Input data -

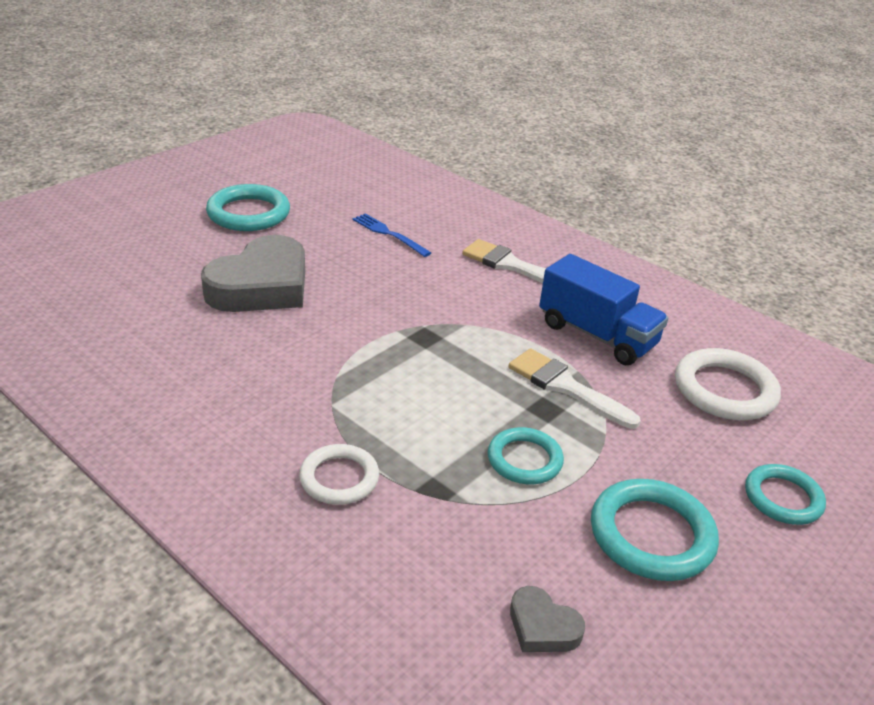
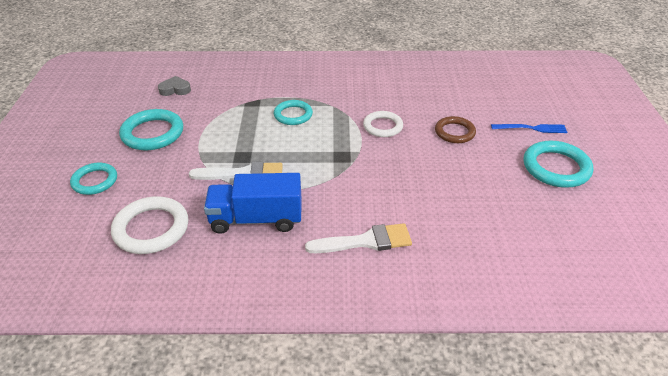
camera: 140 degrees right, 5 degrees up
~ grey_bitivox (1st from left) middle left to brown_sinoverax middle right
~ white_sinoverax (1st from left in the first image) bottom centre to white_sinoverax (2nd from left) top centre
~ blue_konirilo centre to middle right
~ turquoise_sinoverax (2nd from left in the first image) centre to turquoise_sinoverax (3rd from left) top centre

About this task -
Lines containing the word "right": copy each of them from the material.

Task response -
camera: 140 degrees right, 5 degrees up
~ grey_bitivox (1st from left) middle left to brown_sinoverax middle right
~ blue_konirilo centre to middle right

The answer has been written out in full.